_Record extracts_
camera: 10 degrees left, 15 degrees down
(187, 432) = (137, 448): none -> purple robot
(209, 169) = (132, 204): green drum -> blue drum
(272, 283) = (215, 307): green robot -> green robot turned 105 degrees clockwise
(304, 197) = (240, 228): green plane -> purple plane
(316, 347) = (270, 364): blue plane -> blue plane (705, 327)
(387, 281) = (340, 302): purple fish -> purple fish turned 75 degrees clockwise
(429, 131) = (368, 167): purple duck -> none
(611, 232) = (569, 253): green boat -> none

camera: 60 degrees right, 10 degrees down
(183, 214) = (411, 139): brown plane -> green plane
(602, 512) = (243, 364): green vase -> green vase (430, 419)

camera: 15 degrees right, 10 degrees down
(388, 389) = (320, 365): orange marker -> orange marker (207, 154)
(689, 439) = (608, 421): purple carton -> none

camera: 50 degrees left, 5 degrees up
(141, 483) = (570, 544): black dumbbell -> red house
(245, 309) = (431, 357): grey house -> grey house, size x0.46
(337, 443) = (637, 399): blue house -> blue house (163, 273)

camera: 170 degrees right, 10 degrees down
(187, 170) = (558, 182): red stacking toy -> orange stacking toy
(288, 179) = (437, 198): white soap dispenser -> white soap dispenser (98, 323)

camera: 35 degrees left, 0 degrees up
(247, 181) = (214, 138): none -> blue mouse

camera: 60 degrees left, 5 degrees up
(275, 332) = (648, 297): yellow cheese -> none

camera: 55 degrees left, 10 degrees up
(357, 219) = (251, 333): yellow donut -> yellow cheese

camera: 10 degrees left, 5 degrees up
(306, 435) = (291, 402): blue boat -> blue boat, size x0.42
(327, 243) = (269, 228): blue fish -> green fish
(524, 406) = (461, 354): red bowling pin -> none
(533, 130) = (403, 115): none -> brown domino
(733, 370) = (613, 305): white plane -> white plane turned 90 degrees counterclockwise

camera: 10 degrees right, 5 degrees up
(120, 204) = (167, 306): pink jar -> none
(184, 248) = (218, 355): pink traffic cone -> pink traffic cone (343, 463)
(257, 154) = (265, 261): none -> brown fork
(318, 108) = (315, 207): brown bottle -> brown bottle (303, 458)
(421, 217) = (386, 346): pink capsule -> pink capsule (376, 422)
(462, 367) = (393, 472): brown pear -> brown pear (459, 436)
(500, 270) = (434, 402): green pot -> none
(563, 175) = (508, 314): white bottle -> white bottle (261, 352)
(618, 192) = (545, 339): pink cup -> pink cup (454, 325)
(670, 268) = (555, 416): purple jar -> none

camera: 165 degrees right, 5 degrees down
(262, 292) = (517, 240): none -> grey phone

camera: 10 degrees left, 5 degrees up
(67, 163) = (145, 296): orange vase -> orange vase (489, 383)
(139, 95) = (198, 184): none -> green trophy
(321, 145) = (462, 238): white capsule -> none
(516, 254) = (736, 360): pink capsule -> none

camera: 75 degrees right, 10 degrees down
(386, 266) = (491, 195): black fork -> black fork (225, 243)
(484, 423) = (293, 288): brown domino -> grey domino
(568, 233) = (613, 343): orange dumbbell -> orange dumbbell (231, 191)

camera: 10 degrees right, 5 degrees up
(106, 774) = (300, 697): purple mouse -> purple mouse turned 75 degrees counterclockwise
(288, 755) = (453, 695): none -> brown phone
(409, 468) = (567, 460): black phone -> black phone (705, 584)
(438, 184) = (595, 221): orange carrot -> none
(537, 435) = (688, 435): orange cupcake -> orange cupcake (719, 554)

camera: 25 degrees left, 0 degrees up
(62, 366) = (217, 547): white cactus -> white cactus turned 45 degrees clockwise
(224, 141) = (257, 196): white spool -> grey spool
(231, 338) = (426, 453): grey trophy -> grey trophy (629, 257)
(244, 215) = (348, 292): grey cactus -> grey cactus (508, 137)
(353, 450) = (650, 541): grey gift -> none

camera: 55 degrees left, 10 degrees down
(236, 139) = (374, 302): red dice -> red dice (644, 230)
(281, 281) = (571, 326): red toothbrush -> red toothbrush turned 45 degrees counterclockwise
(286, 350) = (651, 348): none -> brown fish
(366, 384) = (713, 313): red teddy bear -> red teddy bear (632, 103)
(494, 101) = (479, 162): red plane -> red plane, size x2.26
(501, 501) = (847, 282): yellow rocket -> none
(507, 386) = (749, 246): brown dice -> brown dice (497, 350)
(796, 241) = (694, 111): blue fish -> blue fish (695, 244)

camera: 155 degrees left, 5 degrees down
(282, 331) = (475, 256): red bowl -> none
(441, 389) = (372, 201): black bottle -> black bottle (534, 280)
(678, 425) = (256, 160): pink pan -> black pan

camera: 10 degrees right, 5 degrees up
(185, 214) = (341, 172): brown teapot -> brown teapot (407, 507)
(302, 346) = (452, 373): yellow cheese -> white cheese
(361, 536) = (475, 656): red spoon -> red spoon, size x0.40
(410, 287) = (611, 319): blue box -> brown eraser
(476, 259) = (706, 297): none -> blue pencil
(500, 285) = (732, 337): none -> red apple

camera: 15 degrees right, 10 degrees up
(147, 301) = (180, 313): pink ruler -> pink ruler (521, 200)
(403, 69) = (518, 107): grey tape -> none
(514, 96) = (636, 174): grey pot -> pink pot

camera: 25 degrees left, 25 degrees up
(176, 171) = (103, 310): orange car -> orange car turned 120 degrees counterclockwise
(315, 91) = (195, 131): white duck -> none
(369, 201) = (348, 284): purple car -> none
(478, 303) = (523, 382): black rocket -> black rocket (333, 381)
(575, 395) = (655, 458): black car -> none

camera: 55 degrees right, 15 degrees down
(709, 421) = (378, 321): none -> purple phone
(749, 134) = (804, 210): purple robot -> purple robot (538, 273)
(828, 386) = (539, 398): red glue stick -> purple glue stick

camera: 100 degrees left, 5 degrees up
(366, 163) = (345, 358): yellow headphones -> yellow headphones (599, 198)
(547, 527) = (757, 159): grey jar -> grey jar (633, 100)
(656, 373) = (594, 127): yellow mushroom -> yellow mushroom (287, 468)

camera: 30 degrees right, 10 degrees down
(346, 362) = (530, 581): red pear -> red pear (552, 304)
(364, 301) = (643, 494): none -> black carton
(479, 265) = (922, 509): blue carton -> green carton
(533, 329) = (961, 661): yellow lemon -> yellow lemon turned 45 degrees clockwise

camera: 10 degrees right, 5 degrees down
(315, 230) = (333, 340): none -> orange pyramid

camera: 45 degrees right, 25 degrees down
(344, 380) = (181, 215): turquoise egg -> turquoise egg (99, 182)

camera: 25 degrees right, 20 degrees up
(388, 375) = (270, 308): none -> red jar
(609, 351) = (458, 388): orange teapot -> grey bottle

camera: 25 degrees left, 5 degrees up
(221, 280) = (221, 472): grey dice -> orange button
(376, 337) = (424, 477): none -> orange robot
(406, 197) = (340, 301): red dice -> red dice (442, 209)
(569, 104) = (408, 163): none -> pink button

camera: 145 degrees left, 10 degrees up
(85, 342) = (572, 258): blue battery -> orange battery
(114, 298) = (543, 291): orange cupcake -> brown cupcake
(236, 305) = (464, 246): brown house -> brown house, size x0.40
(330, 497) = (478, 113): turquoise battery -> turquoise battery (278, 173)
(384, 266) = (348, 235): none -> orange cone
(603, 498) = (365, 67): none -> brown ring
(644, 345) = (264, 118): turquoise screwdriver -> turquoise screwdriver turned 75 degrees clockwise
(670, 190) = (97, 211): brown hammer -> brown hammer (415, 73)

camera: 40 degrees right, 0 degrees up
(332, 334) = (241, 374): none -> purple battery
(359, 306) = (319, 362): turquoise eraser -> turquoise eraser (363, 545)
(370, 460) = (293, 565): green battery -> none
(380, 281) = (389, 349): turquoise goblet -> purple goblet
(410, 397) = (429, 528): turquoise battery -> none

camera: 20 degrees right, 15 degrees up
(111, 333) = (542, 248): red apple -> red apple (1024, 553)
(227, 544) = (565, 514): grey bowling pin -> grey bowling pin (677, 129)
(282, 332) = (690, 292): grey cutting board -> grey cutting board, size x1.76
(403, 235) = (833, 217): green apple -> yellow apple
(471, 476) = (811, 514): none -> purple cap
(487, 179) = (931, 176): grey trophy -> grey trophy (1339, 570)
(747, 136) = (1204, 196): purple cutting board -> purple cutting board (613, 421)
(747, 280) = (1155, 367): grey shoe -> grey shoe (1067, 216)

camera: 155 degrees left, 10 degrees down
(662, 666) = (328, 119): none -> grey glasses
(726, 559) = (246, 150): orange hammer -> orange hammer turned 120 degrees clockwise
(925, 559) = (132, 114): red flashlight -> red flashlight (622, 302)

_Exercise aim_
I'd like the lines above from the one with "(184, 248) = (218, 355): pink" up to and including the one with "camera: 75 degrees right, 10 degrees down" copied exactly, with no other lines.

_Solution to the exercise_
(184, 248) = (218, 355): pink traffic cone -> pink traffic cone (343, 463)
(257, 154) = (265, 261): none -> brown fork
(318, 108) = (315, 207): brown bottle -> brown bottle (303, 458)
(421, 217) = (386, 346): pink capsule -> pink capsule (376, 422)
(462, 367) = (393, 472): brown pear -> brown pear (459, 436)
(500, 270) = (434, 402): green pot -> none
(563, 175) = (508, 314): white bottle -> white bottle (261, 352)
(618, 192) = (545, 339): pink cup -> pink cup (454, 325)
(670, 268) = (555, 416): purple jar -> none

camera: 165 degrees right, 5 degrees down
(262, 292) = (517, 240): none -> grey phone

camera: 10 degrees left, 5 degrees up
(67, 163) = (145, 296): orange vase -> orange vase (489, 383)
(139, 95) = (198, 184): none -> green trophy
(321, 145) = (462, 238): white capsule -> none
(516, 254) = (736, 360): pink capsule -> none

camera: 75 degrees right, 10 degrees down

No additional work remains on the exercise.